Start of Data shown

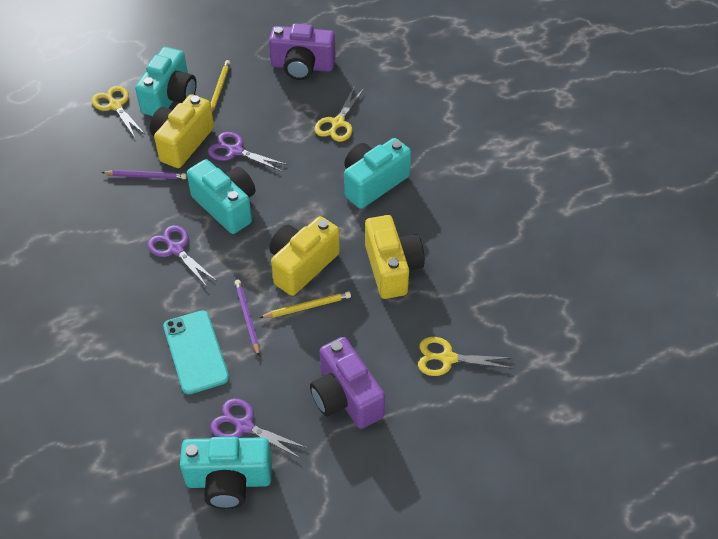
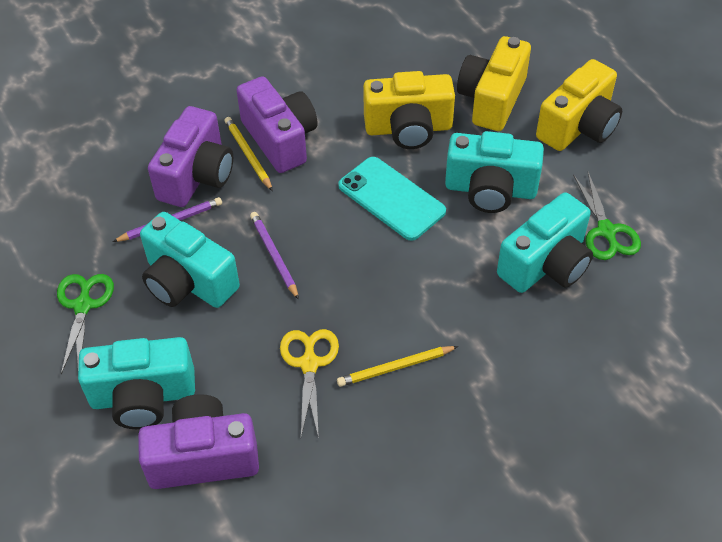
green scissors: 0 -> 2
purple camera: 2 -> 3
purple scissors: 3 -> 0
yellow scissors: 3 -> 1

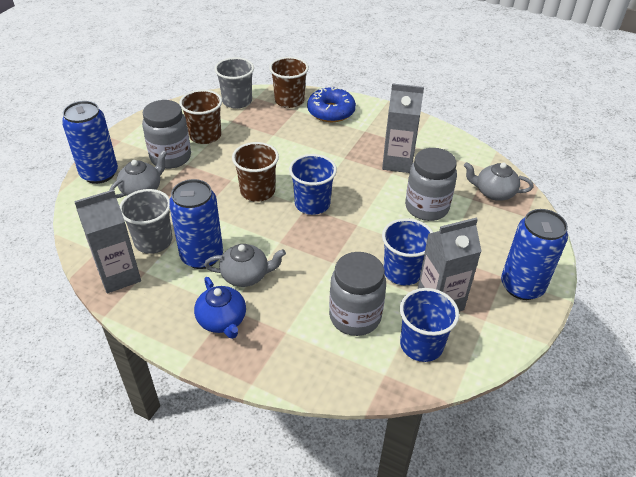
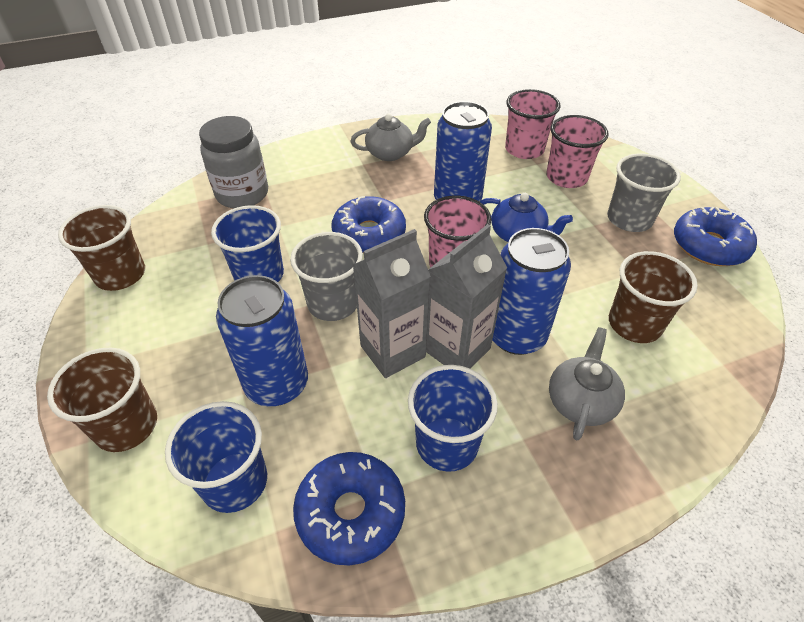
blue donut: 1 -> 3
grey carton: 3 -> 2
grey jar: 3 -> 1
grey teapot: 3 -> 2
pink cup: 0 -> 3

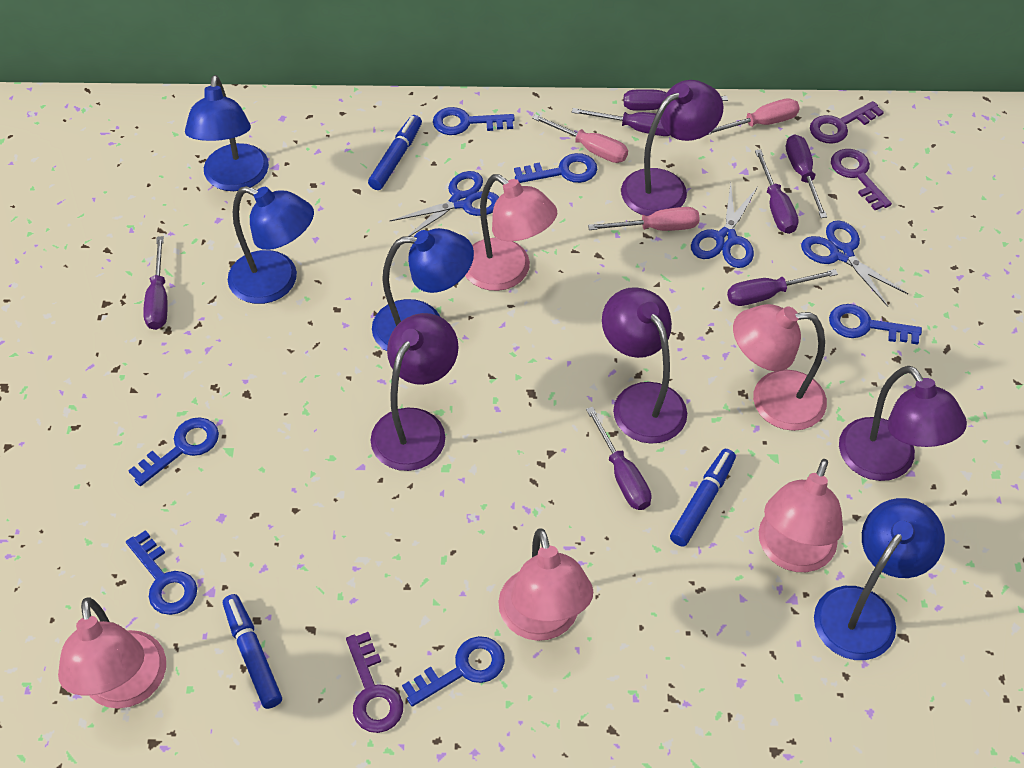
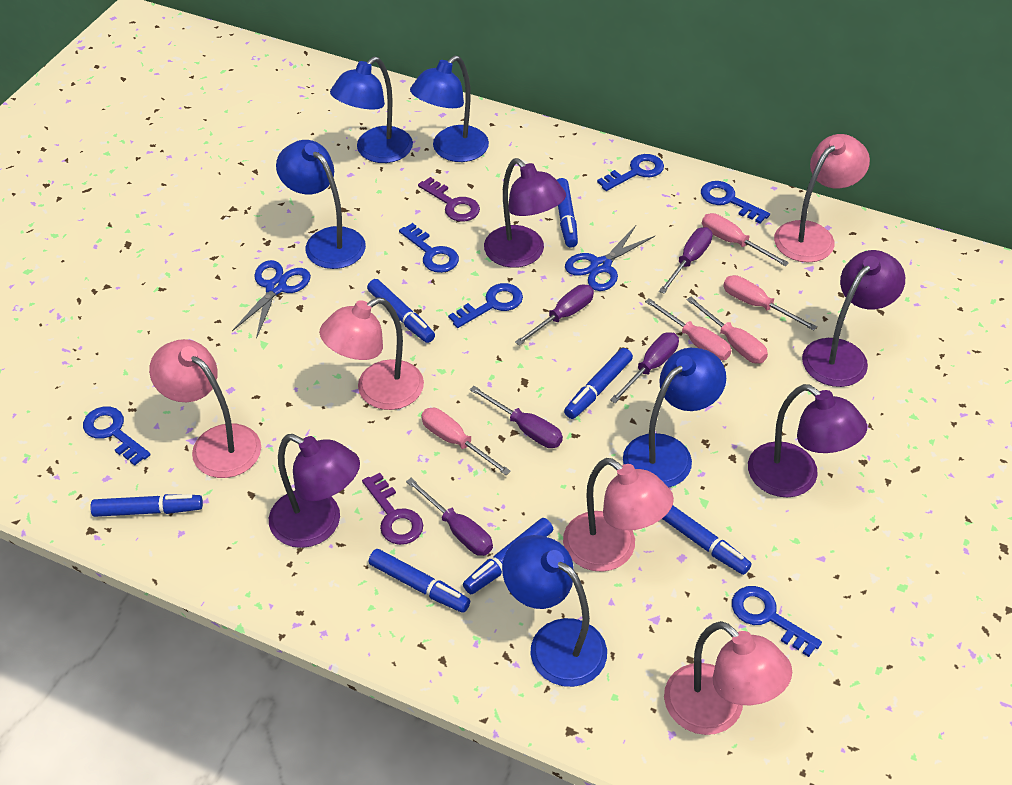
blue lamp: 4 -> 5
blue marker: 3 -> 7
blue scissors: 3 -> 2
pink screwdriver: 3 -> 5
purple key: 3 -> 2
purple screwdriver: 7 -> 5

End of Data shown

__Problem description__. Begin at the line containing "purple camera: 2 -> 3" and write out every line to the end of the data exactly. Skip the pictures.

__Result for this exercise__.
purple camera: 2 -> 3
purple scissors: 3 -> 0
yellow scissors: 3 -> 1

blue donut: 1 -> 3
grey carton: 3 -> 2
grey jar: 3 -> 1
grey teapot: 3 -> 2
pink cup: 0 -> 3

blue lamp: 4 -> 5
blue marker: 3 -> 7
blue scissors: 3 -> 2
pink screwdriver: 3 -> 5
purple key: 3 -> 2
purple screwdriver: 7 -> 5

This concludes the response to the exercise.